■ EXERCISE
Before repeating the entries below, strip out every picture and keep all else as it is.

■ RECORDS SHOWN
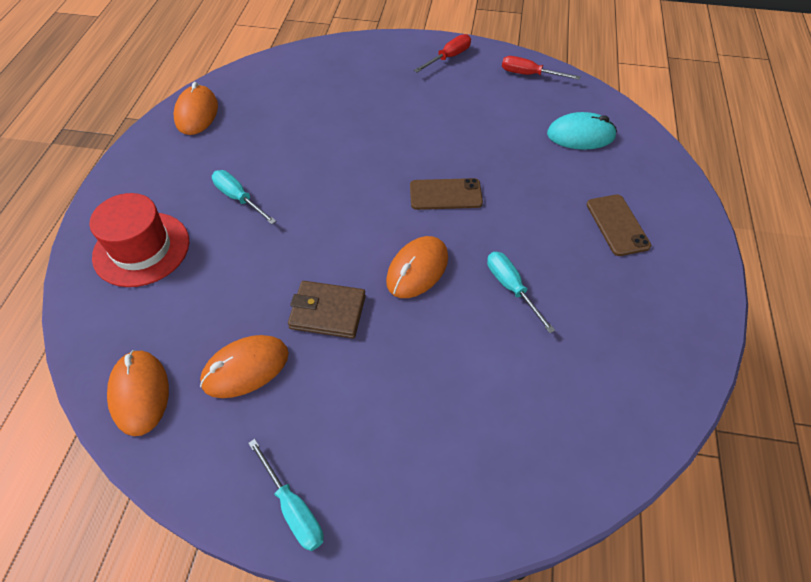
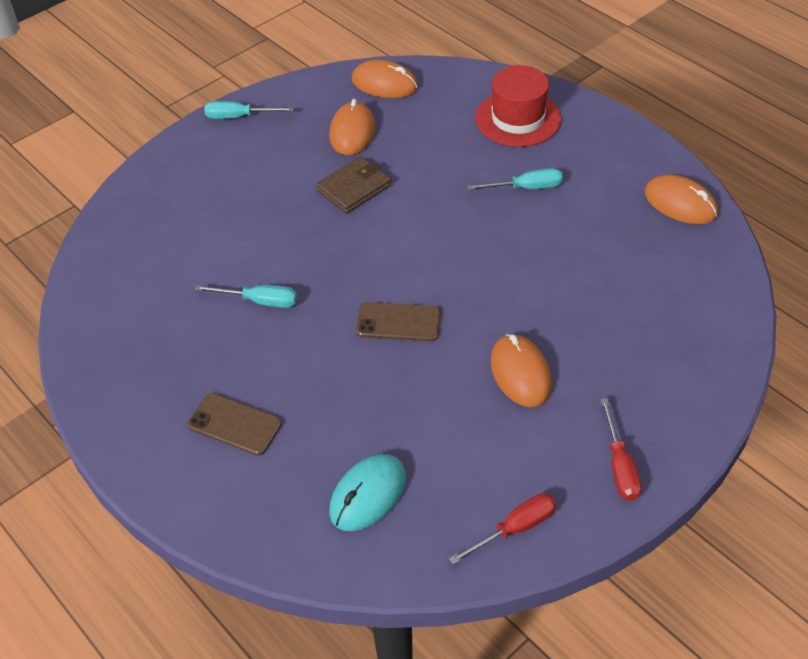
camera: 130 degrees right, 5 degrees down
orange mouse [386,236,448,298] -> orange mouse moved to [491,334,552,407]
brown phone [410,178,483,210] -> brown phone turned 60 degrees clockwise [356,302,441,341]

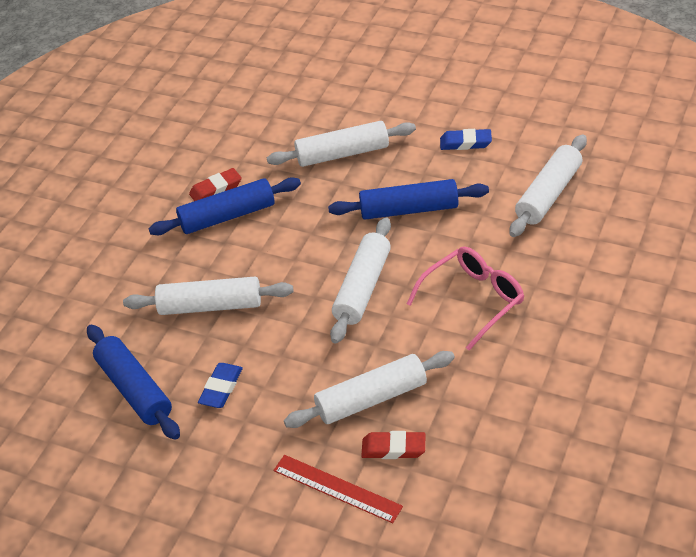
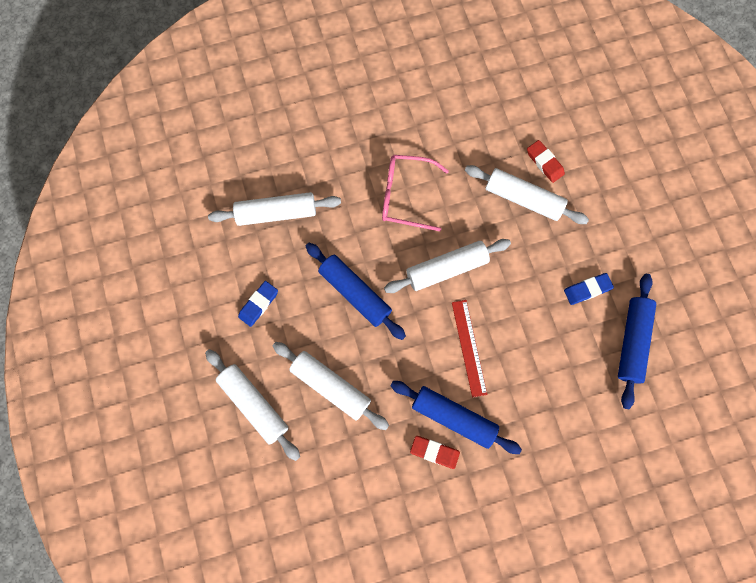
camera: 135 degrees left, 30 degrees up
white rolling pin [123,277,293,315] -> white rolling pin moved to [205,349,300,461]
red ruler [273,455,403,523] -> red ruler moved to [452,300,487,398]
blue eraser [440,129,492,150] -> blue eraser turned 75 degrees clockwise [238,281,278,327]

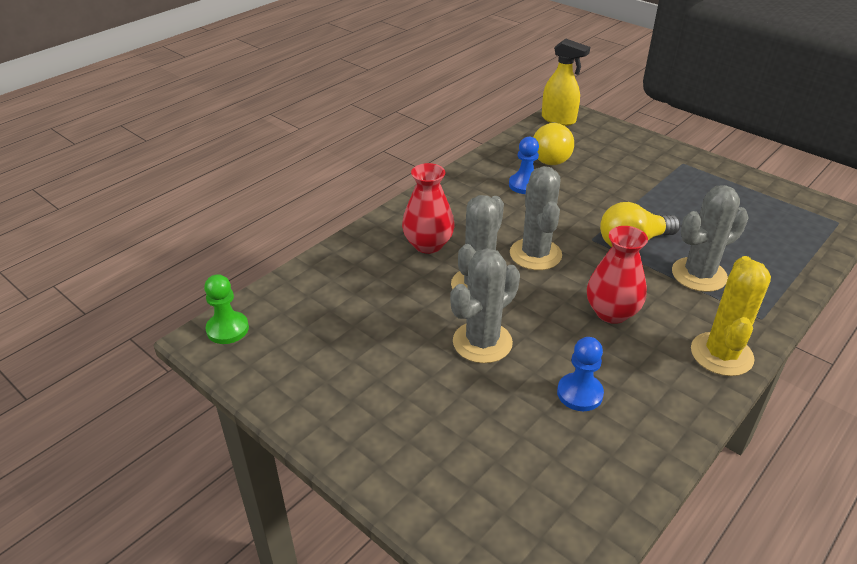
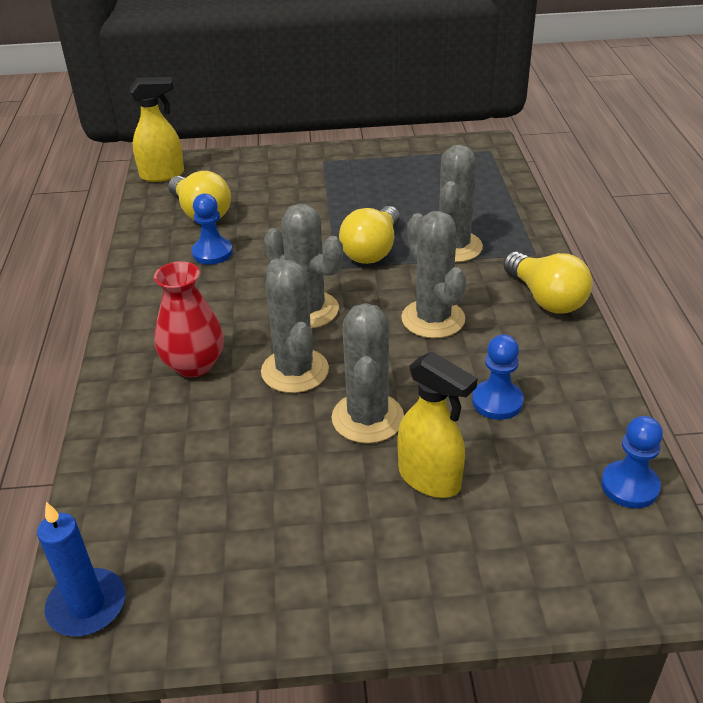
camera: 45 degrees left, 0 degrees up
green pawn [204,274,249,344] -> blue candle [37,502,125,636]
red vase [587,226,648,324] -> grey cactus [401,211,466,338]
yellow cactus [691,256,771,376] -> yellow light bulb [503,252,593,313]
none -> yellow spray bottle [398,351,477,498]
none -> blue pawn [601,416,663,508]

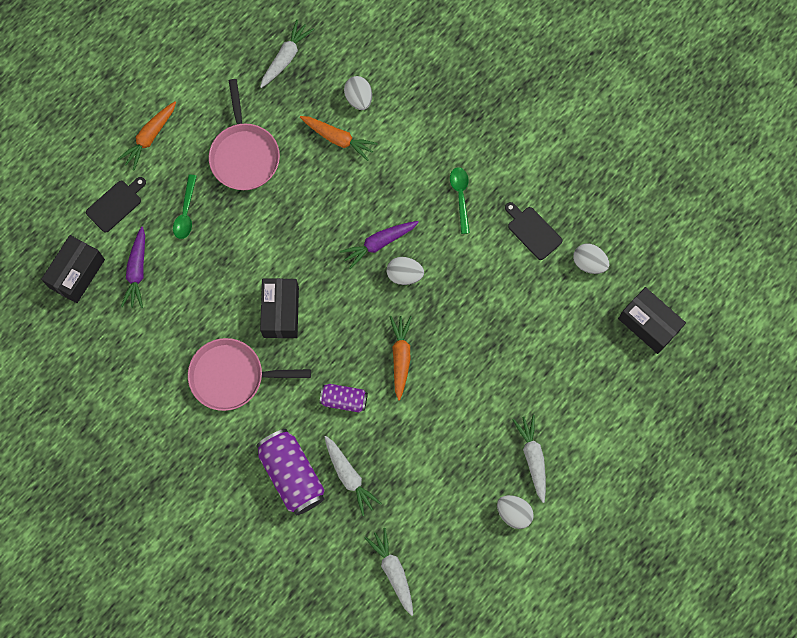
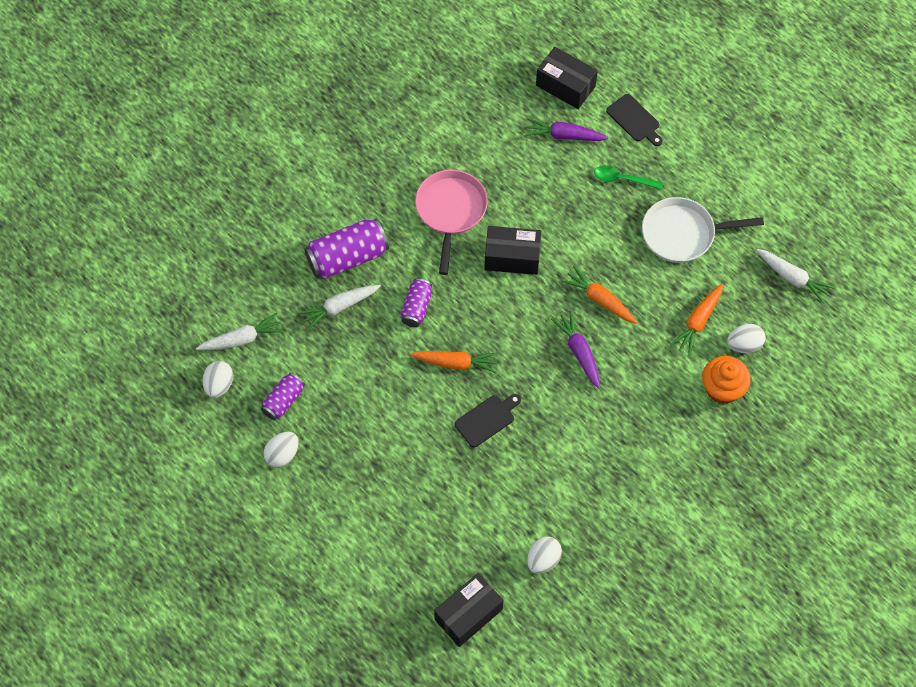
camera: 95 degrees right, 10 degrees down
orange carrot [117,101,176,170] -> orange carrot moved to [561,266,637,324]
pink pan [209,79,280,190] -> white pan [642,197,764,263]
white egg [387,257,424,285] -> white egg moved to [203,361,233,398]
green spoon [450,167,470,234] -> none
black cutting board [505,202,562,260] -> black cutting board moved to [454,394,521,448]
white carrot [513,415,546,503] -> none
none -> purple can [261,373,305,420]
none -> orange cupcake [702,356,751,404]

■ WRITTEN ANSWER
camera: 130 degrees right, 5 degrees down
orange mouse [386,236,448,298] -> orange mouse moved to [491,334,552,407]
brown phone [410,178,483,210] -> brown phone turned 60 degrees clockwise [356,302,441,341]

camera: 135 degrees left, 30 degrees up
white rolling pin [123,277,293,315] -> white rolling pin moved to [205,349,300,461]
red ruler [273,455,403,523] -> red ruler moved to [452,300,487,398]
blue eraser [440,129,492,150] -> blue eraser turned 75 degrees clockwise [238,281,278,327]

camera: 45 degrees left, 0 degrees up
green pawn [204,274,249,344] -> blue candle [37,502,125,636]
red vase [587,226,648,324] -> grey cactus [401,211,466,338]
yellow cactus [691,256,771,376] -> yellow light bulb [503,252,593,313]
none -> yellow spray bottle [398,351,477,498]
none -> blue pawn [601,416,663,508]

camera: 95 degrees right, 10 degrees down
orange carrot [117,101,176,170] -> orange carrot moved to [561,266,637,324]
pink pan [209,79,280,190] -> white pan [642,197,764,263]
white egg [387,257,424,285] -> white egg moved to [203,361,233,398]
green spoon [450,167,470,234] -> none
black cutting board [505,202,562,260] -> black cutting board moved to [454,394,521,448]
white carrot [513,415,546,503] -> none
none -> purple can [261,373,305,420]
none -> orange cupcake [702,356,751,404]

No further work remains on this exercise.